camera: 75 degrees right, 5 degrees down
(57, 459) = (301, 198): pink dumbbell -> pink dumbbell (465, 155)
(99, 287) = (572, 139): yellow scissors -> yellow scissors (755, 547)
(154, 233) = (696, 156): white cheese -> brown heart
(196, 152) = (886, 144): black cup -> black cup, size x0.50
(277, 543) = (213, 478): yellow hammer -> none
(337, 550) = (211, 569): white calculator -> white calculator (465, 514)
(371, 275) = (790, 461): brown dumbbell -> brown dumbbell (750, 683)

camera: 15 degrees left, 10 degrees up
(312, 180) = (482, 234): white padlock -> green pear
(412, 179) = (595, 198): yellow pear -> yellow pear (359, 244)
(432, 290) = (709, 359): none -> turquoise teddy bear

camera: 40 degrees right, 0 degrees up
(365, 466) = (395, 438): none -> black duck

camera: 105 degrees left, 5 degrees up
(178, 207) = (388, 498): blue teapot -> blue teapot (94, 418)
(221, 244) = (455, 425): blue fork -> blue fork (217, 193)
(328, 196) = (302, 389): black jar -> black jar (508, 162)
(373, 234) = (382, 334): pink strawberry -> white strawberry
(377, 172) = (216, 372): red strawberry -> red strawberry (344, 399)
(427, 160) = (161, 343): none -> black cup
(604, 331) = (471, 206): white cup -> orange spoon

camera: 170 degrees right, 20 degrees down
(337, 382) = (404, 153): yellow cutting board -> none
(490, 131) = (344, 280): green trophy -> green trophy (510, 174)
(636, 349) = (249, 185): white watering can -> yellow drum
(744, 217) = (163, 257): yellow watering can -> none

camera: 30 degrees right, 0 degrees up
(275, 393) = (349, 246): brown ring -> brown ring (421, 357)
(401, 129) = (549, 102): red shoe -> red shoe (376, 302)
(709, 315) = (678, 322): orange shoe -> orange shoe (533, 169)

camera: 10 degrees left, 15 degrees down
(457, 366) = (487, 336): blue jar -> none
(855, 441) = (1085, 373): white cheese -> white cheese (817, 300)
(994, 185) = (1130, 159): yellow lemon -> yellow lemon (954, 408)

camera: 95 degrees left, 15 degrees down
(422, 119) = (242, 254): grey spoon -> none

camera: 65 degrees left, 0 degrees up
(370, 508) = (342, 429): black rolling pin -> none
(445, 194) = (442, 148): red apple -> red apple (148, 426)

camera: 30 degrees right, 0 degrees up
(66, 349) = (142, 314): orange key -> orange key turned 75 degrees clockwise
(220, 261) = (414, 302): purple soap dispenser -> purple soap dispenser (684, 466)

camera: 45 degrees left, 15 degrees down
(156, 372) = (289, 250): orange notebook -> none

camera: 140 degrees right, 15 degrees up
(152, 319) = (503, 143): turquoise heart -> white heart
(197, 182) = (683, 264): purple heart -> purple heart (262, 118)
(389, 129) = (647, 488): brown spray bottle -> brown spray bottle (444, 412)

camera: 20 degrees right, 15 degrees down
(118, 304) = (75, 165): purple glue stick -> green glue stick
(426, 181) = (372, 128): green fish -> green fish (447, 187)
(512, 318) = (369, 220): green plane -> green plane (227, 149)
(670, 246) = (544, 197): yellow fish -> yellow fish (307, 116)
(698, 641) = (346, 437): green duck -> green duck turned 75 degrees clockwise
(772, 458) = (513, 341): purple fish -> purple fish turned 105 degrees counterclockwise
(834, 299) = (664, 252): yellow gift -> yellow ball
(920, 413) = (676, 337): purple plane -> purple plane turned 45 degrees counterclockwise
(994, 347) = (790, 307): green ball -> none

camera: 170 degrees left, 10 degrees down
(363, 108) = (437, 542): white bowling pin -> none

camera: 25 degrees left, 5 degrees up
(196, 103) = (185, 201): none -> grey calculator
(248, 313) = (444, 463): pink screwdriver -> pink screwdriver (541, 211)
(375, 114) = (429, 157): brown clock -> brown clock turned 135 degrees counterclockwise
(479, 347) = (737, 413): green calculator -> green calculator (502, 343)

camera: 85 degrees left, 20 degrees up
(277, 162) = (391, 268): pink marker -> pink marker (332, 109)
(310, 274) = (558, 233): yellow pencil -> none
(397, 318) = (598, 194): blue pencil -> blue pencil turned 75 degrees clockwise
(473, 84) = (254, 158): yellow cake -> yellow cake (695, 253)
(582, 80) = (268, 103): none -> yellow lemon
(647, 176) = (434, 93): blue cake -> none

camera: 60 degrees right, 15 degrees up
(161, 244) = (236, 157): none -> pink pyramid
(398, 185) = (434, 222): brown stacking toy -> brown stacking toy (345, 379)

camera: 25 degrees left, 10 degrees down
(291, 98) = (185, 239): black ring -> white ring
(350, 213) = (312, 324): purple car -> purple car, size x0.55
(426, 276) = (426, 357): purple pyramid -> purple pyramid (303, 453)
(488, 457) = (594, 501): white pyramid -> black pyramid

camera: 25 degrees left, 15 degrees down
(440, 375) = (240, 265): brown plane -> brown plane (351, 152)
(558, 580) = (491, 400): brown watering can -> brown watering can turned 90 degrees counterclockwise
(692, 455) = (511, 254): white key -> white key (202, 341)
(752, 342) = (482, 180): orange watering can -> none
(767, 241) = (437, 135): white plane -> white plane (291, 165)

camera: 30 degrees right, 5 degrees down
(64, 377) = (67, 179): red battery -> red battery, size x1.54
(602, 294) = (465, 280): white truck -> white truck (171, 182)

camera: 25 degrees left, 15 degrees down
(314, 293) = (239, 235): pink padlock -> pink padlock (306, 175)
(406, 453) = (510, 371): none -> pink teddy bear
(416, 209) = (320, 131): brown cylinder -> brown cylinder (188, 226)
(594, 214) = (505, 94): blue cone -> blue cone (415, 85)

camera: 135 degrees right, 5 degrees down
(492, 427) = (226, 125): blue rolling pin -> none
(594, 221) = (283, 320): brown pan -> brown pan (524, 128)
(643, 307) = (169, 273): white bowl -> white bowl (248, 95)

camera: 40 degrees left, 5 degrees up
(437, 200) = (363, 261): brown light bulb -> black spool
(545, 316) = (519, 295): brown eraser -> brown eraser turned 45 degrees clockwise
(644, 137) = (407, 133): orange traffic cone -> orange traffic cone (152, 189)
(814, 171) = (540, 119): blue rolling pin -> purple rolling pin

■ WORK TO BE COMPLETED:
Copy only this part of the entries above: the line with "(604, 331) = (471, 206): white", the line with "(152, 319) = (503, 143): turquoise", and the lines between, all exactly as written.

■ ANSWER TO THIS PROBLEM:
(604, 331) = (471, 206): white cup -> orange spoon

camera: 170 degrees right, 20 degrees down
(337, 382) = (404, 153): yellow cutting board -> none
(490, 131) = (344, 280): green trophy -> green trophy (510, 174)
(636, 349) = (249, 185): white watering can -> yellow drum
(744, 217) = (163, 257): yellow watering can -> none

camera: 30 degrees right, 0 degrees up
(275, 393) = (349, 246): brown ring -> brown ring (421, 357)
(401, 129) = (549, 102): red shoe -> red shoe (376, 302)
(709, 315) = (678, 322): orange shoe -> orange shoe (533, 169)

camera: 10 degrees left, 15 degrees down
(457, 366) = (487, 336): blue jar -> none
(855, 441) = (1085, 373): white cheese -> white cheese (817, 300)
(994, 185) = (1130, 159): yellow lemon -> yellow lemon (954, 408)

camera: 95 degrees left, 15 degrees down
(422, 119) = (242, 254): grey spoon -> none

camera: 65 degrees left, 0 degrees up
(370, 508) = (342, 429): black rolling pin -> none
(445, 194) = (442, 148): red apple -> red apple (148, 426)

camera: 30 degrees right, 0 degrees up
(66, 349) = (142, 314): orange key -> orange key turned 75 degrees clockwise
(220, 261) = (414, 302): purple soap dispenser -> purple soap dispenser (684, 466)

camera: 45 degrees left, 15 degrees down
(156, 372) = (289, 250): orange notebook -> none

camera: 140 degrees right, 15 degrees up
(152, 319) = (503, 143): turquoise heart -> white heart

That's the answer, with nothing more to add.